* [Your objective]:
What's needed: every entry, printed exactly, minus the images.

Change detection outputs
*** Begin section ***

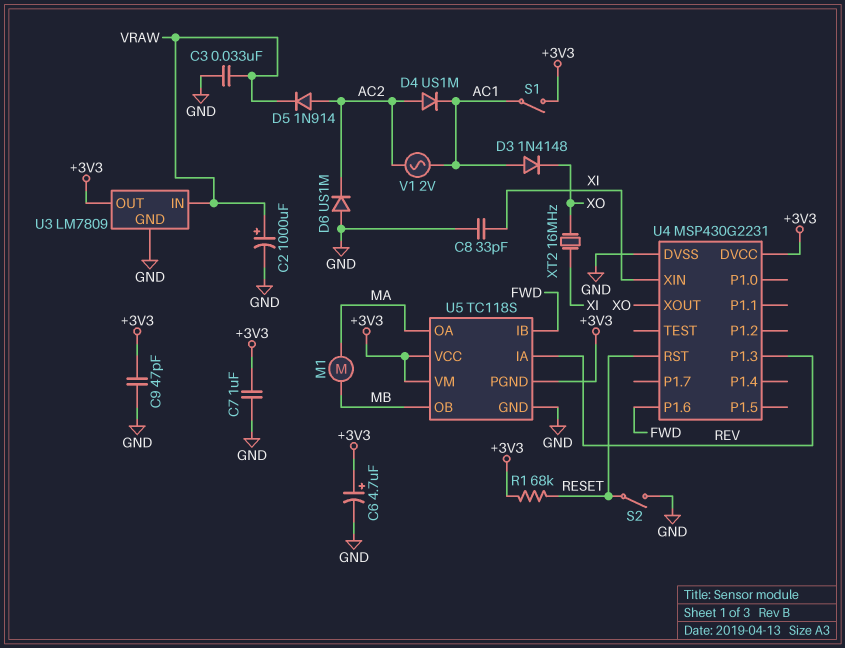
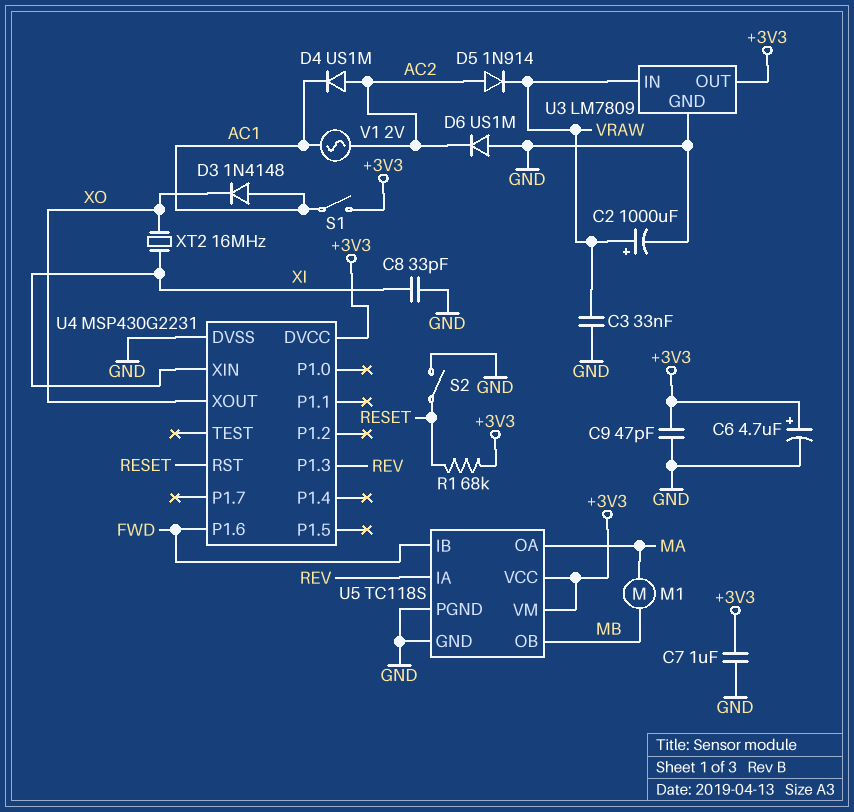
U5 pin PGND: +3V3 -> GND

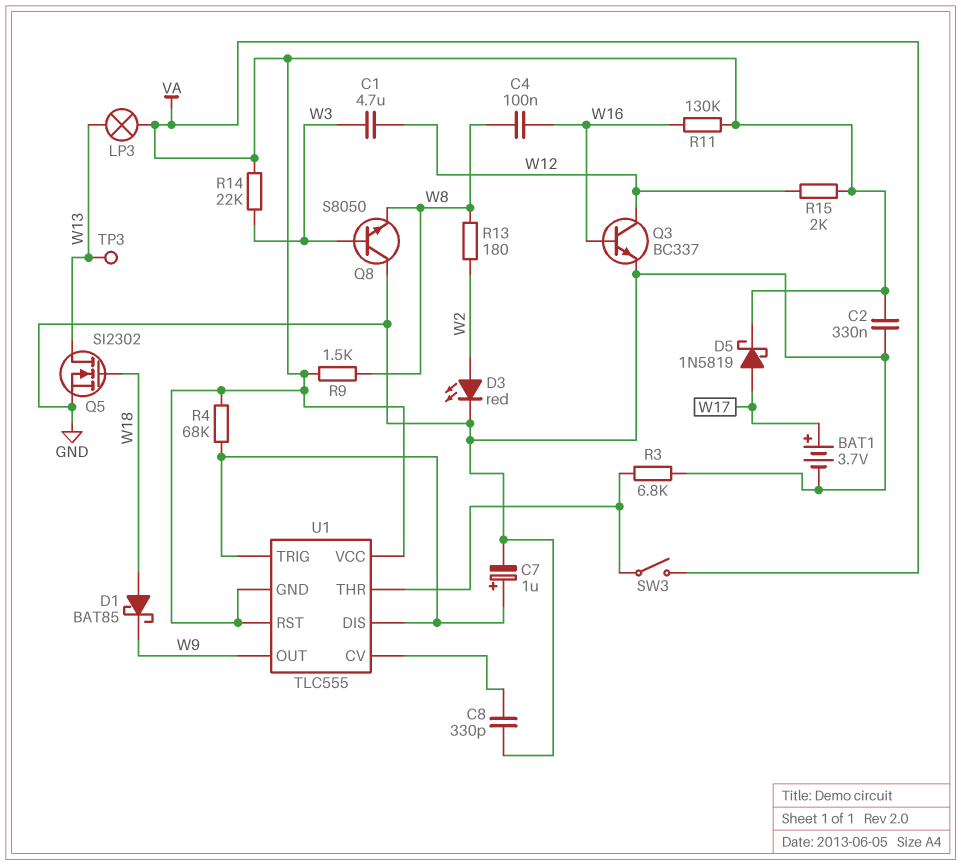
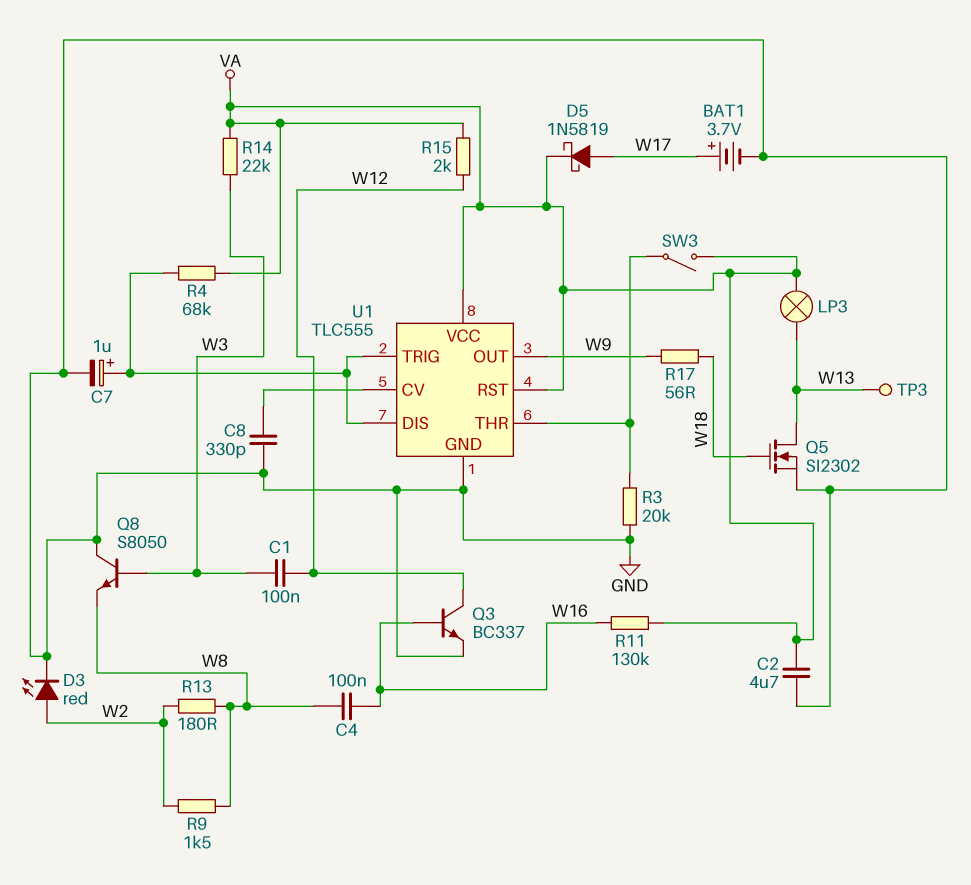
C1: 4.7uF (W3, W12) -> 100nF (W3, W12)
C2: 330nF (GND, VA) -> 4.7uF (GND, VA)
D1: schottky BAT85 (A W18, K W9) -> none
R3: 6.8k (GND, U1/THR) -> 20k (GND, U1/THR)
R9: 1.5k (VA, W8) -> 1.5k (W2, W8)
R17: none -> 56 (W9, W18)
U1 pin GND: VA -> GND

*** End section ***

* [Result for this task]:
U5 pin PGND: +3V3 -> GND

C1: 4.7uF (W3, W12) -> 100nF (W3, W12)
C2: 330nF (GND, VA) -> 4.7uF (GND, VA)
D1: schottky BAT85 (A W18, K W9) -> none
R3: 6.8k (GND, U1/THR) -> 20k (GND, U1/THR)
R9: 1.5k (VA, W8) -> 1.5k (W2, W8)
R17: none -> 56 (W9, W18)
U1 pin GND: VA -> GND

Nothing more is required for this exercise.